* _Material for this task_:

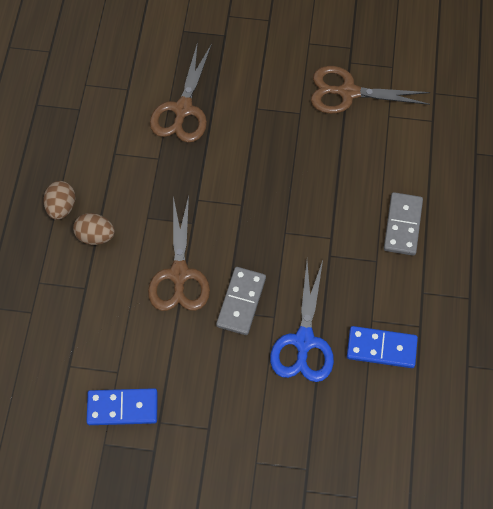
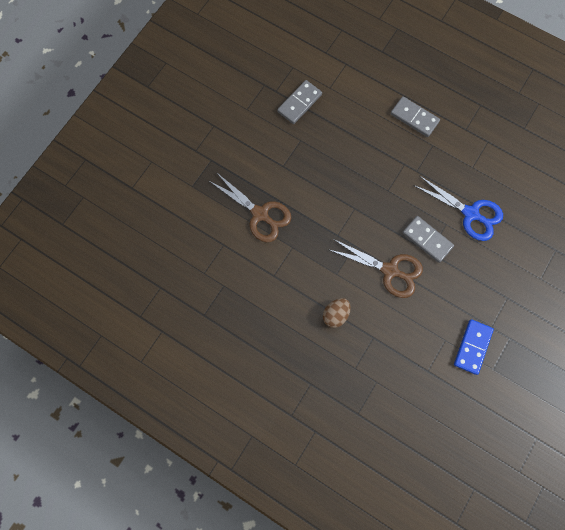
camera: 65 degrees left, 10 degrees up
(61, 207) = (301, 329): brown egg -> none
(348, 92) = (299, 103): brown scissors -> grey domino
(381, 348) = (494, 170): blue domino -> none

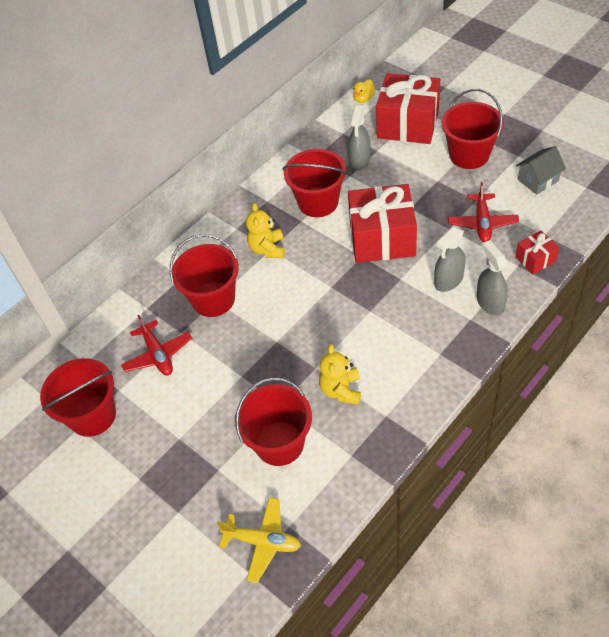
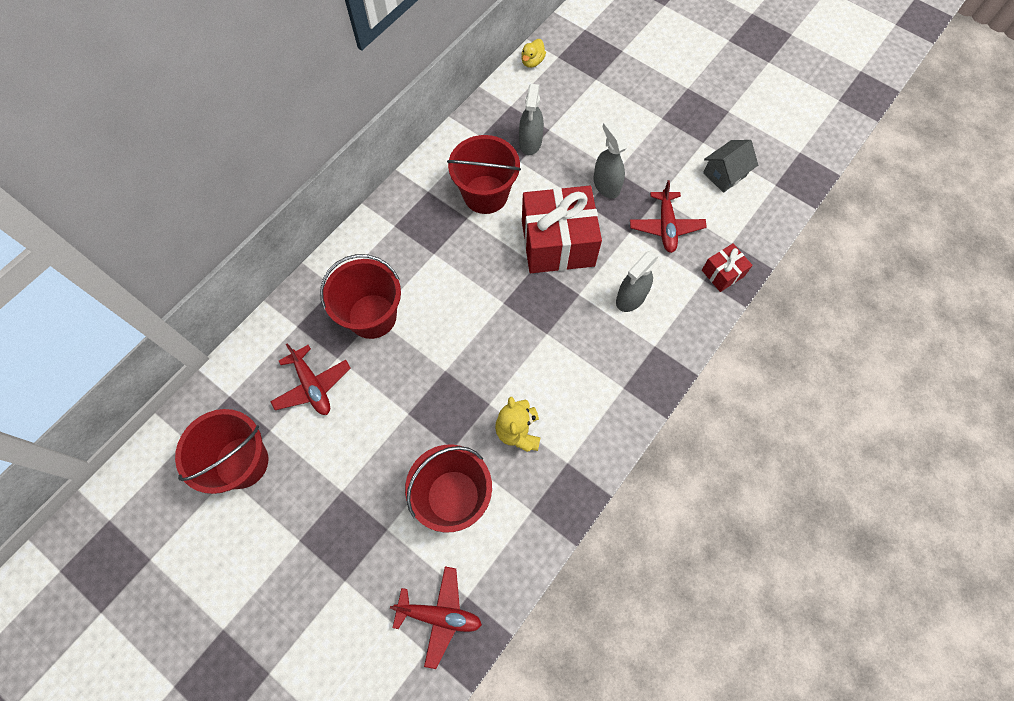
camera: 10 degrees left, 15 degrees up
(262, 542) = (439, 615): yellow plane -> red plane
(267, 249) = (431, 253): yellow teddy bear -> none
(407, 124) = (582, 97): red gift -> none
(469, 155) = (650, 139): red bucket -> none
(490, 303) = (675, 326): grey spray bottle -> grey spray bottle (606, 185)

* _Exercise goal_:
Nothing but an exact copy of the data, without its images, should make up your answer.

* _Response box_:
camera: 65 degrees left, 10 degrees up
(61, 207) = (301, 329): brown egg -> none
(348, 92) = (299, 103): brown scissors -> grey domino
(381, 348) = (494, 170): blue domino -> none

camera: 10 degrees left, 15 degrees up
(262, 542) = (439, 615): yellow plane -> red plane
(267, 249) = (431, 253): yellow teddy bear -> none
(407, 124) = (582, 97): red gift -> none
(469, 155) = (650, 139): red bucket -> none
(490, 303) = (675, 326): grey spray bottle -> grey spray bottle (606, 185)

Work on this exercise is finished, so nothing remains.